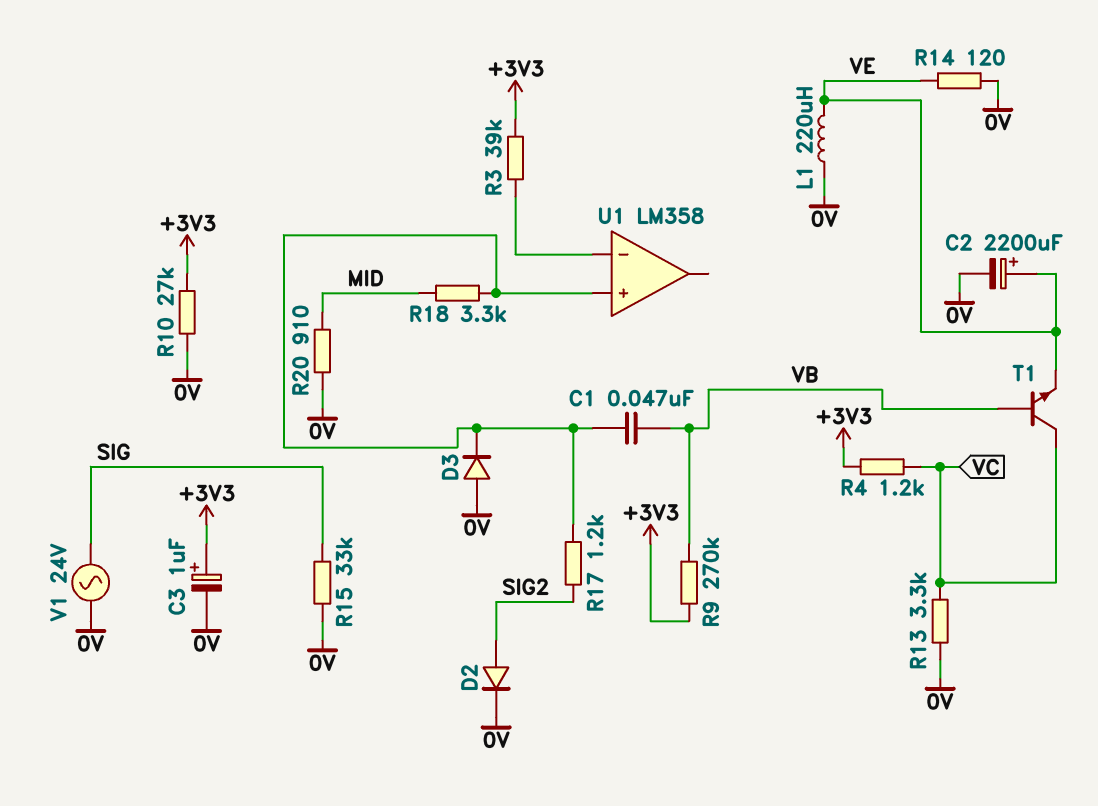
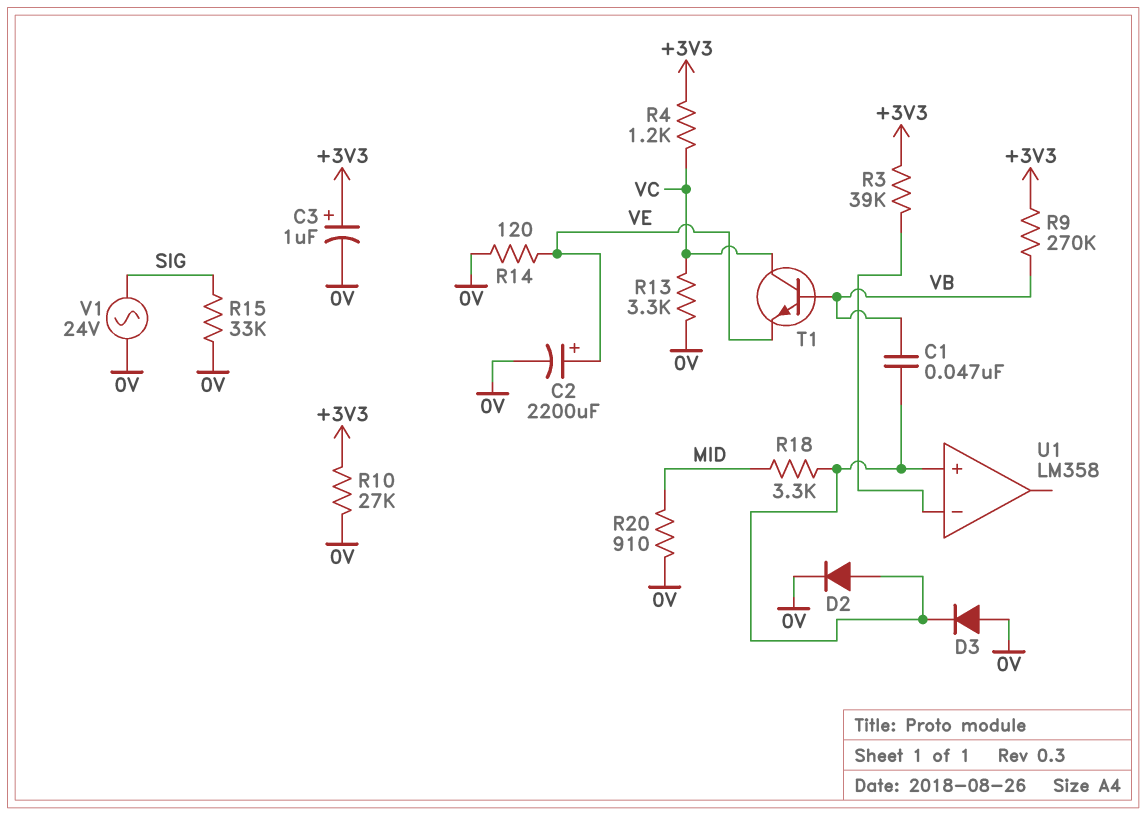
D2: diode (A SIG2, K 0V) -> diode (A U1/in+, K 0V)
L1: 220uH (0V, VE) -> none
R17: 1.2k (SIG2, U1/in+) -> none

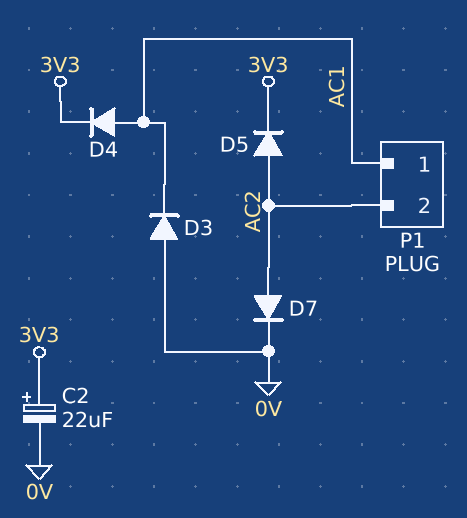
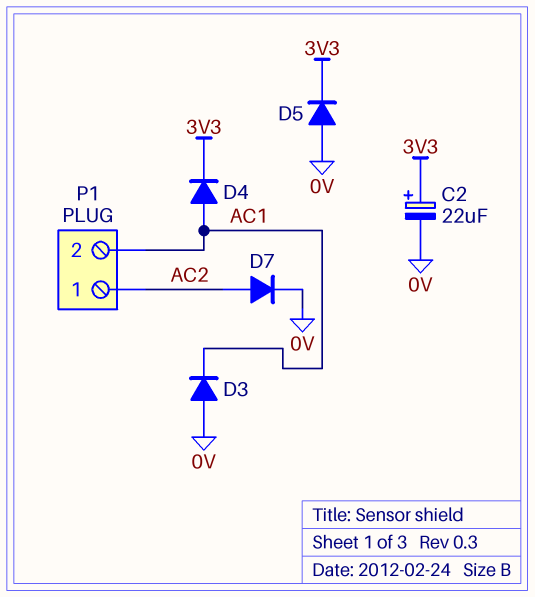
D5: diode (A AC2, K 3V3) -> diode (A 0V, K 3V3)
P1 pin 1: AC1 -> AC2
P1 pin 2: AC2 -> AC1

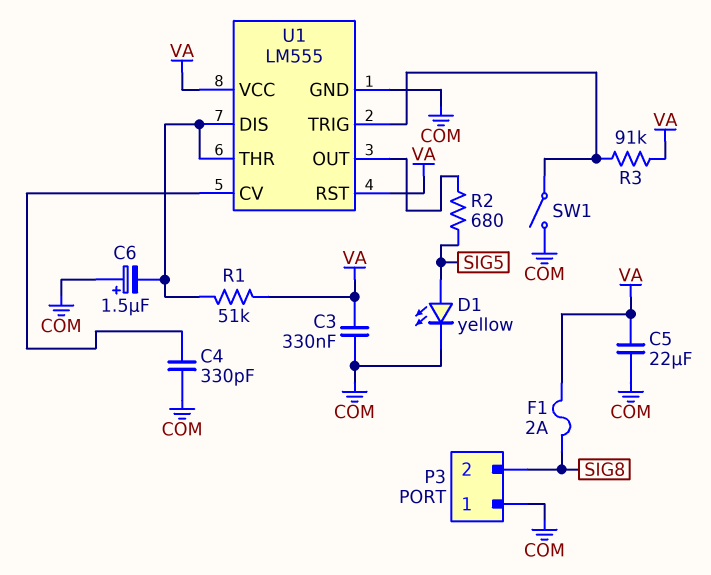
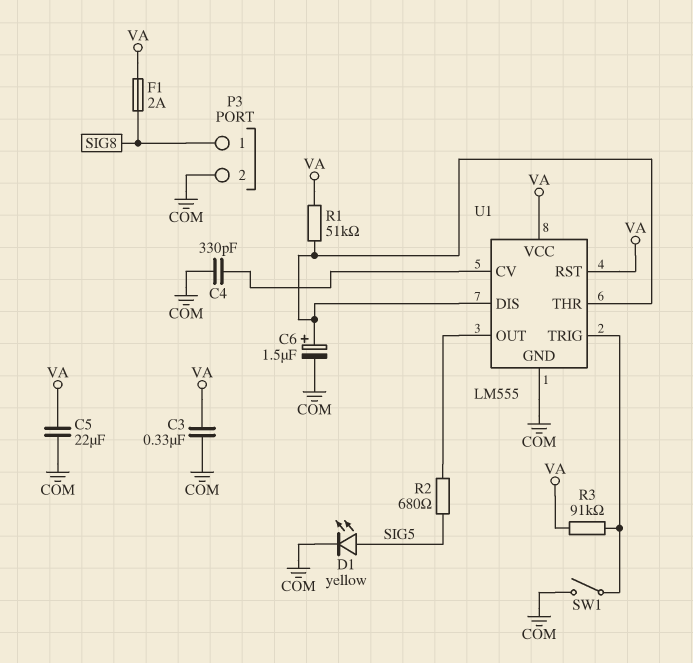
C6: 1.5uF (plus COM, minus U1/DIS) -> 1.5uF (plus U1/DIS, minus COM)
P3 pin 1: COM -> SIG8
P3 pin 2: SIG8 -> COM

### WORK INSTRUCTIONS
Output each entry verbatim; none of the pictures should be included.

### TASK RESULT
D2: diode (A SIG2, K 0V) -> diode (A U1/in+, K 0V)
L1: 220uH (0V, VE) -> none
R17: 1.2k (SIG2, U1/in+) -> none

D5: diode (A AC2, K 3V3) -> diode (A 0V, K 3V3)
P1 pin 1: AC1 -> AC2
P1 pin 2: AC2 -> AC1

C6: 1.5uF (plus COM, minus U1/DIS) -> 1.5uF (plus U1/DIS, minus COM)
P3 pin 1: COM -> SIG8
P3 pin 2: SIG8 -> COM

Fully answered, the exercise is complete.